- EXERCISE MATERIALS:
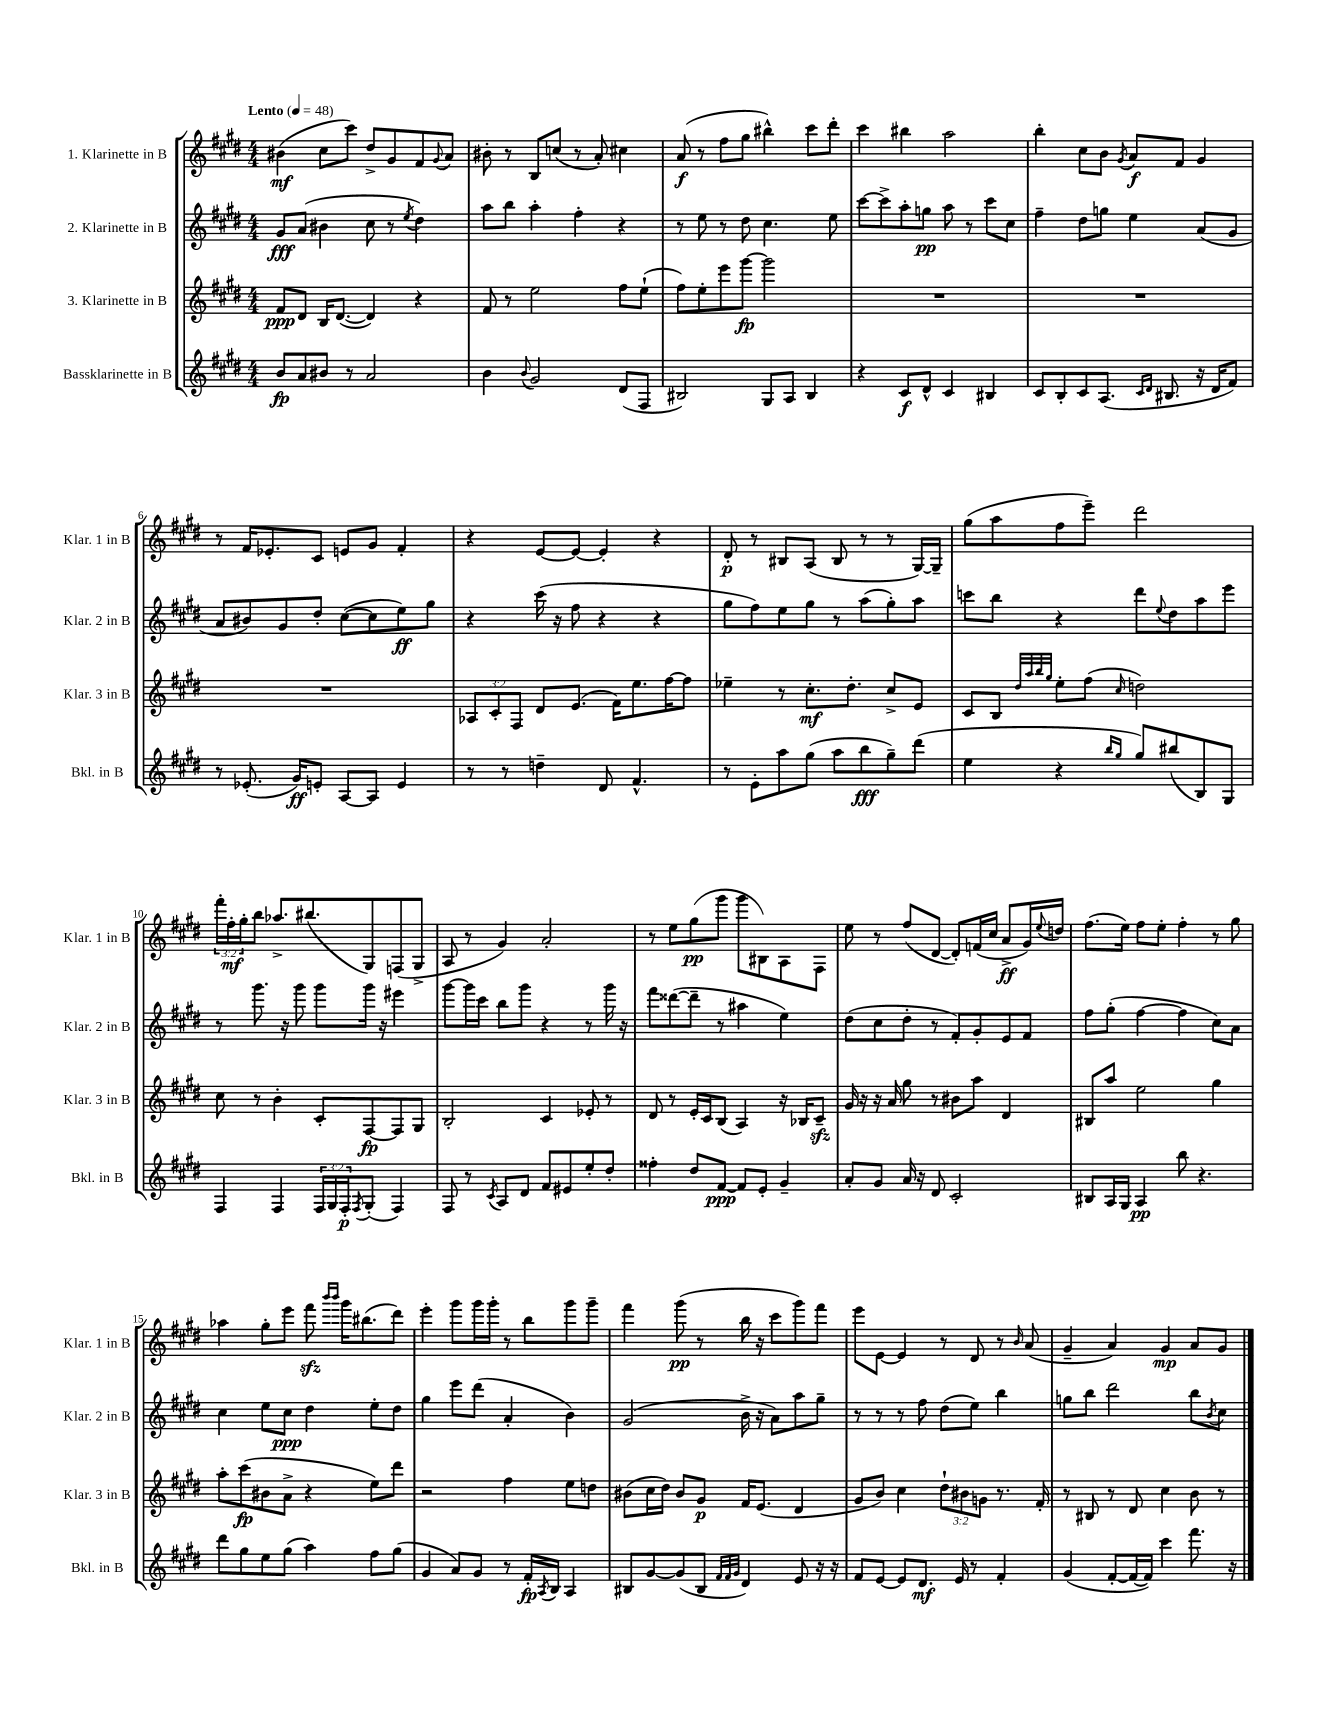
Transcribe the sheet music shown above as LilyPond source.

<<
\new StaffGroup <<
\new Staff = "s0" \with { instrumentName = "1. Klarinette in B" shortInstrumentName = "Klar. 1 in B" } {
    \clef treble \key e \major \numericTimeSignature \time 4/4 \override Staff.TupletNumber.text = #tuplet-number::calc-fraction-text \tempo "Lento" 4 = 48
    bis'4\mf( cis''8 cis'''8) dis''8-> gis'8 fis'8 \appoggiatura { gis'8 } a'8 |
    bis'8-. r8 b8 c''8( r8 a'8-.) cis''4 |
    a'8\f( r8 fis''8 gis''8 bis''4-^) cis'''8 dis'''8-. |
    cis'''4 bis''4 a''2 |
    b''4-. cis''8 b'8 \acciaccatura { gis'8 } a'8\f fis'8 gis'4 |
    r8 fis'16 ees'8.-. cis'8 e'8 gis'8 fis'4-. |
    r4 e'8~ e'8~ e'4-. r4 |
    dis'8-.\p r8 bis8 a8( bis8 r8 r8 gis16~) gis16-- |
    gis''8( a''8 fis''8 e'''8--) dis'''2 |
    \tuplet 3/2 { fis'''16-. fis''16-.\mf gis''16-. } b''8 aes''8.-> bis''8.( gis8) f8( gis8-> |
    a8 r8 gis'4) a'2-. |
    r8 e''8 gis''8\pp( gis'''8 gis'''8 bis8) a8 fis8 |
    e''8 r8 fis''8( dis'8~ dis'8-.) f'16( cis''16 a'8->\ff gis'16) \appoggiatura { e''8 } d''16 |
    fis''8.( e''16) fis''8 e''8-. fis''4-. r8 gis''8 |
    aes''4 gis''8-. e'''8 fis'''8\sfz \grace { b'''16 b'''16 } gis'''16 bis''8.( dis'''8) |
    e'''4-. gis'''8 gis'''16 gis'''16-. r8 b''8 gis'''8 gis'''8-- |
    fis'''4 gis'''8\pp( r8 b''16 r16 cis'''8 gis'''8) fis'''8 |
    e'''8 e'8~ e'4 r8 dis'8 r8 \grace { b'16 } a'8( |
    gis'4-- a'4) gis'4\mp a'8 gis'8 \bar "|." |
}
\new Staff = "s1" \with { instrumentName = "2. Klarinette in B" shortInstrumentName = "Klar. 2 in B" } {
    \clef treble \key e \major \numericTimeSignature \time 4/4
    gis'8\fff a'8( bis'4 cis''8 r8 \acciaccatura { e''8 } dis''4) |
    a''8 b''8 a''4-. fis''4-. r4 |
    r8 e''8 r8 dis''8 cis''4. e''8 |
    cis'''8~ cis'''8-> a''8-. g''8\pp a''8 r8 cis'''8 cis''8 |
    fis''4-- dis''8 g''8 e''4 a'8( gis'8 |
    a'8 bis'8) gis'8 dis''8-. cis''8~( cis''8 e''8\ff) gis''8 |
    r4 cis'''16( r16 fis''8 r4 r4 |
    gis''8 fis''8) e''8 gis''8 r8 a''8( gis''8-.) a''8 |
    c'''8 b''8 r4 dis'''8 \appoggiatura { e''8 } dis''8 a''8 e'''8 |
    r8 gis'''8. r16 gis'''8 gis'''8 gis'''16 r16 eis'''4 |
    gis'''8~ gis'''16 cis'''16 b''8 gis'''8 r4 r8 gis'''16 r16 |
    fis'''8 disis'''8~( disis'''8-- r8 ais''4 e''4) |
    dis''8( cis''8 dis''8-. r8 fis'8-.) gis'8-. e'8 fis'8 |
    fis''8 gis''8-.( fis''4~ fis''4 cis''8) a'8 |
    cis''4 e''8 cis''8\ppp dis''4 e''8-. dis''8 |
    gis''4 e'''8 dis'''8( a'4-. b'4) |
    gis'2( b'16-> r16 a'8) a''8 gis''8-- |
    r8 r8 r8 fis''8 dis''8( e''8) b''4 |
    g''8 b''8 dis'''2 b''8 \acciaccatura { b'8 } cis''8 \bar "|." |
}
\new Staff = "s2" \with { instrumentName = "3. Klarinette in B" shortInstrumentName = "Klar. 3 in B" } {
    \clef treble \key e \major \numericTimeSignature \time 4/4 \override Staff.TupletNumber.text = #tuplet-number::calc-fraction-text
    fis'8\ppp dis'8 b16 dis'8.~( dis'4) r4 |
    fis'8 r8 e''2 fis''8 e''8-!( |
    fis''8) e''8-. e'''8 gis'''8~\fp gis'''2 |
    R1 |
    R1 |
    R1 |
    \tuplet 3/2 { aes8 cis'8-. fis8 } dis'8 e'8.( fis'16) e''8. fis''16~ fis''8 |
    ees''4-- r8 cis''8.-.\mf dis''8.-. cis''8-> e'8 |
    cis'8 b8 \grace { dis''32 a''32 b''32 gis''32 } e''8-. fis''8( \grace { cis''16 } d''2) |
    cis''8 r8 b'4-. cis'8-. fis8~\fp fis8 gis8 |
    b2-. cis'4 ees'8-. r8 |
    dis'8 r8 e'16-. cis'16 b8( a4) r16 bes16 cis'8--\sfz |
    gis'16 r16 r16 a'16 gis''8 r8 bis'8 a''8 dis'4 |
    bis8 a''8 e''2 gis''4 |
    a''8-. cis'''8\fp( bis'8 a'8-> r4 e''8) dis'''8 |
    r2 fis''4 e''8 d''8 |
    bis'8( cis''16 dis''16) bis'8 gis'8\p fis'16 e'8.( dis'4 |
    gis'8 b'8) cis''4 \tuplet 3/2 { dis''8-! bis'8 g'8 } r8. fis'16-. |
    r8 bis8 r8 dis'8 cis''4 b'8 r8 \bar "|." |
}
\new Staff = "s3" \with { instrumentName = "Bassklarinette in B" shortInstrumentName = "Bkl. in B" } {
    \clef treble \key e \major \numericTimeSignature \time 4/4 \override Staff.TupletNumber.text = #tuplet-number::calc-fraction-text
    b'8\fp a'8 bis'8 r8 a'2 |
    b'4 \appoggiatura { b'8 } gis'2 dis'8( fis8 |
    bis2) gis8 a8 bis4 |
    r4 cis'8\f dis'8-^ cis'4 bis4 |
    cis'8 b8-. cis'8 a8.( \grace { cis'16 dis'16 } bis8. r16 dis'16 fis'8) |
    r8 ees'8.-.( gis'16\ff) e'8-. a8~ a8 e'4 |
    r8 r8 d''4-- dis'8 fis'4.-^ |
    r8 e'8-. a''8 gis''8( a''8 b''8\fff gis''8--) dis'''8( |
    e''4 r4 \grace { b''16 gis''16 } gis''8) bis''8( b8) gis8 |
    fis4 fis4 \tuplet 3/2 { fis16 gis16 fis16-.\p } \acciaccatura { fis8 } gis8-.( fis4) |
    fis8 r8 \acciaccatura { cis'8 } a8 dis'8 fis'8 eis'8 e''8-. dis''8-. |
    fisis''4-. dis''8 fis'8~\ppp fis'8 e'8-. gis'4-- |
    a'8-. gis'8 a'16 r16 dis'8 cis'2-. |
    bis8 a16 gis16 a4\pp b''8 r4. |
    dis'''8 gis''8 e''8 gis''8( a''4) fis''8 gis''8( |
    gis'4 a'8) gis'8 r8 fis'16-.\fp \acciaccatura { a8 } b16 a4 |
    bis8 gis'8~ gis'8( bis8 \grace { fis'32 fis'32 gis'32 } dis'4) e'8 r16 r16 |
    fis'8 e'8~ e'8 dis'8.\mf e'16 r8 fis'4-. |
    gis'4( fis'8~-. fis'16~ fis'16) cis'''4 fis'''8. r16 \bar "|." |
}
>>
>>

- WHAT THIS TASK INVOLVES:
Report how many lines of the data above contain the string "appoggiatura", where case counts. Give only the number.

- THE COMPLETED TASK:
4